* _Exercise details_: In the records below, find every line with the word "schottky" and copy it.

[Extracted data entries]
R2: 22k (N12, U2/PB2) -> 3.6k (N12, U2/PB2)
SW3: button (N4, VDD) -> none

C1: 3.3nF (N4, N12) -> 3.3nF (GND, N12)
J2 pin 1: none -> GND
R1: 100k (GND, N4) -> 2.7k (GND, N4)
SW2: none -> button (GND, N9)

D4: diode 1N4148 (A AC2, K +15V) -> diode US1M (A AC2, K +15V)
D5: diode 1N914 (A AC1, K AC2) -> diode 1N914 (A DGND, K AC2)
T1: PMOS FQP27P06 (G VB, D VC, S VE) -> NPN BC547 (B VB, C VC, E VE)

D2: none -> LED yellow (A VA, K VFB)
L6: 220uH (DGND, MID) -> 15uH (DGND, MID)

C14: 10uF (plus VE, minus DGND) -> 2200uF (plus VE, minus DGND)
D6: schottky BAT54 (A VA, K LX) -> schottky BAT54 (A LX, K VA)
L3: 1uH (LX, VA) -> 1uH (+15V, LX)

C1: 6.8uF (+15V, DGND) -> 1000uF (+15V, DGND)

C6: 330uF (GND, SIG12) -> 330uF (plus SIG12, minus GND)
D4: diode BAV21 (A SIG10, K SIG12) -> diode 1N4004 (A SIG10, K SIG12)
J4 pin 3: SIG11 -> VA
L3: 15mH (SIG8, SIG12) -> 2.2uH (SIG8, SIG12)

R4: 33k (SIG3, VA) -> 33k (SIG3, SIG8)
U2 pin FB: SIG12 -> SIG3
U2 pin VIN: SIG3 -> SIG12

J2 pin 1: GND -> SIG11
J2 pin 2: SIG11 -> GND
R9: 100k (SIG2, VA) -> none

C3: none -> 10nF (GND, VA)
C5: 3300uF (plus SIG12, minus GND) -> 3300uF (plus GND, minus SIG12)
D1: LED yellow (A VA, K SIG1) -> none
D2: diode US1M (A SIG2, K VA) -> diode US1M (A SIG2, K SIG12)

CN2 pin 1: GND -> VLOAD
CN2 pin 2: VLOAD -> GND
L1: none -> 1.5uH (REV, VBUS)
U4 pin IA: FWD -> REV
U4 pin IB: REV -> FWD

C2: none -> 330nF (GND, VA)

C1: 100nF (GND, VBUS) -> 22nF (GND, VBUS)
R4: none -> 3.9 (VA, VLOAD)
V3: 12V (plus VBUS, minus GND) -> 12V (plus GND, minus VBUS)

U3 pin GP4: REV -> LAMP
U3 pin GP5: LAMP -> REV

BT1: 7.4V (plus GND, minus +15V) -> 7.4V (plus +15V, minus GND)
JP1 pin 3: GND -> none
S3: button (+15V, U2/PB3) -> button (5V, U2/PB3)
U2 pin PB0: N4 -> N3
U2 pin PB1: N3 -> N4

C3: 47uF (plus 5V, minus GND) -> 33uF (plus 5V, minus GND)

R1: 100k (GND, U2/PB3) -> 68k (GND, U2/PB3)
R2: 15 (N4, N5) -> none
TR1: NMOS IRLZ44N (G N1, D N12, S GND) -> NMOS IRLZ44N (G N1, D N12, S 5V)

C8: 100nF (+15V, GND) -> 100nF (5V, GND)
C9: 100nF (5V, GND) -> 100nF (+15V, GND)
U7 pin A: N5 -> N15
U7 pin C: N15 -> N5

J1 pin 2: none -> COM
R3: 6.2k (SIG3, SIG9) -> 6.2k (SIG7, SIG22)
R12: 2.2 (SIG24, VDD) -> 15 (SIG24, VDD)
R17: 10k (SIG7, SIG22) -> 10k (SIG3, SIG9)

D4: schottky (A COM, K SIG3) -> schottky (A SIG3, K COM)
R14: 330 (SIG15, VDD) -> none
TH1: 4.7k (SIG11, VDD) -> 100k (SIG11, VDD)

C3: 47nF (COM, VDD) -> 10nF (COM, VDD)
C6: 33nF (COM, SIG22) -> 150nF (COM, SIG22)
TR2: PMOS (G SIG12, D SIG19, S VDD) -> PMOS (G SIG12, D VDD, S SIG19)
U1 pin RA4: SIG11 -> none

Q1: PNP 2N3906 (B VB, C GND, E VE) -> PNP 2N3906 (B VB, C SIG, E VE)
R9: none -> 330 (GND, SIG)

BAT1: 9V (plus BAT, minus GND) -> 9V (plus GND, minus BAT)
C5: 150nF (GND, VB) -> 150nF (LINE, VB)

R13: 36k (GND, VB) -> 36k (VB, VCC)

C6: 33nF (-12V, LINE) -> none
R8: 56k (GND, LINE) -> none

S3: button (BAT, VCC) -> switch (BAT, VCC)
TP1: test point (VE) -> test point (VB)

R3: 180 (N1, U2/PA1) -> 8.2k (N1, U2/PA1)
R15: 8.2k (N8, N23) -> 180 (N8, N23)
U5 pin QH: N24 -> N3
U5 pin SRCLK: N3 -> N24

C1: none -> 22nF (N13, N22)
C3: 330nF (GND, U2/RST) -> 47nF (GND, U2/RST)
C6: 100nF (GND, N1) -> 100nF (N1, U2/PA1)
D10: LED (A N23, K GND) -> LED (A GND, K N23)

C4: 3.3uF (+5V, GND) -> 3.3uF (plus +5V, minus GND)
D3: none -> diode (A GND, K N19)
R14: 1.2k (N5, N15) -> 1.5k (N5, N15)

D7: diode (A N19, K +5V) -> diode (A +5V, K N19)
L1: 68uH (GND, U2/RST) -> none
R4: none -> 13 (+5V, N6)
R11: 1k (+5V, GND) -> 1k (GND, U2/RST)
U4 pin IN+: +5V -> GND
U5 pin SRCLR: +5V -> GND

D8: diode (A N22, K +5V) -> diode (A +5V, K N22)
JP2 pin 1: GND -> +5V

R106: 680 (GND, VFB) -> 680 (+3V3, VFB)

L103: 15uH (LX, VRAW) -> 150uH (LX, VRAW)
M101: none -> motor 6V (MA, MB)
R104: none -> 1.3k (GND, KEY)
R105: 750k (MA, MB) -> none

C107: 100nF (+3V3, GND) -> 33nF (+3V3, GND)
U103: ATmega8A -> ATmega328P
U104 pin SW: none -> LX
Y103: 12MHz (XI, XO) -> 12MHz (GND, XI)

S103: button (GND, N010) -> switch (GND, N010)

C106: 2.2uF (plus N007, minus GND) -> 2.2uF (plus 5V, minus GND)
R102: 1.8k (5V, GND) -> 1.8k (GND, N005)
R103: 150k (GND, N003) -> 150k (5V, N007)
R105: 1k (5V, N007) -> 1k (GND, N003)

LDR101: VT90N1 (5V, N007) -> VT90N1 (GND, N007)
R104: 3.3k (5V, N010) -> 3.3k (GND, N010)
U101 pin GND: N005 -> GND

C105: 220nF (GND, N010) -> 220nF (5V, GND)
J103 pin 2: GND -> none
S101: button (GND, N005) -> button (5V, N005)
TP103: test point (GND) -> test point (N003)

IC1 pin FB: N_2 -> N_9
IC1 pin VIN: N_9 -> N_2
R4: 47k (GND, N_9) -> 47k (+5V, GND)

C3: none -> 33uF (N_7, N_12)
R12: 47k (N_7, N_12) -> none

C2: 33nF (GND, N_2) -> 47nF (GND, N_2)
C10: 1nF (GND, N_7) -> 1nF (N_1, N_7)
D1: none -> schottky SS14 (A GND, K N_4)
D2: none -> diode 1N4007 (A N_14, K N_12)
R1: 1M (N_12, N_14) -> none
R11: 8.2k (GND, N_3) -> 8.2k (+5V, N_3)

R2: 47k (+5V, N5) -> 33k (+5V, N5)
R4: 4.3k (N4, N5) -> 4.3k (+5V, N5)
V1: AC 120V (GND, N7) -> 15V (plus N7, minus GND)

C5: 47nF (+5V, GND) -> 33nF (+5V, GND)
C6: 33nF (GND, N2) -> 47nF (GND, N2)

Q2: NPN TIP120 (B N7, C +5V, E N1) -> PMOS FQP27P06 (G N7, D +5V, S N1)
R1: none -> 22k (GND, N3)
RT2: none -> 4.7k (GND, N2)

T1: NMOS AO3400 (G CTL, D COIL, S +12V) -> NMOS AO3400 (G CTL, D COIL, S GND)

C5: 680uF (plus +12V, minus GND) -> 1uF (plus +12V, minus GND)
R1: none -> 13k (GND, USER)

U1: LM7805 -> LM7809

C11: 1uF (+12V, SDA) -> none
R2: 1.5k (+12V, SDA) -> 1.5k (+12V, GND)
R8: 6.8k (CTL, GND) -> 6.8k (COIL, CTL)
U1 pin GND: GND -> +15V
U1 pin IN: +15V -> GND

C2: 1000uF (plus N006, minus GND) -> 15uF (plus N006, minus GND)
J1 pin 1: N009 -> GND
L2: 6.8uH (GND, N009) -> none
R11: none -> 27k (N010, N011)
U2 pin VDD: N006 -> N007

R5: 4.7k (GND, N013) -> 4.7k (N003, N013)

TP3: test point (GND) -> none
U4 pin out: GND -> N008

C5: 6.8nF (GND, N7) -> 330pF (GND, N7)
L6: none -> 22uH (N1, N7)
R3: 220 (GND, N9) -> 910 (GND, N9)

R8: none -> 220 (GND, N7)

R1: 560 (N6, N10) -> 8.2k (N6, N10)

* _Solution to this problem_:
D6: schottky BAT54 (A VA, K LX) -> schottky BAT54 (A LX, K VA)
D4: schottky (A COM, K SIG3) -> schottky (A SIG3, K COM)
D1: none -> schottky SS14 (A GND, K N_4)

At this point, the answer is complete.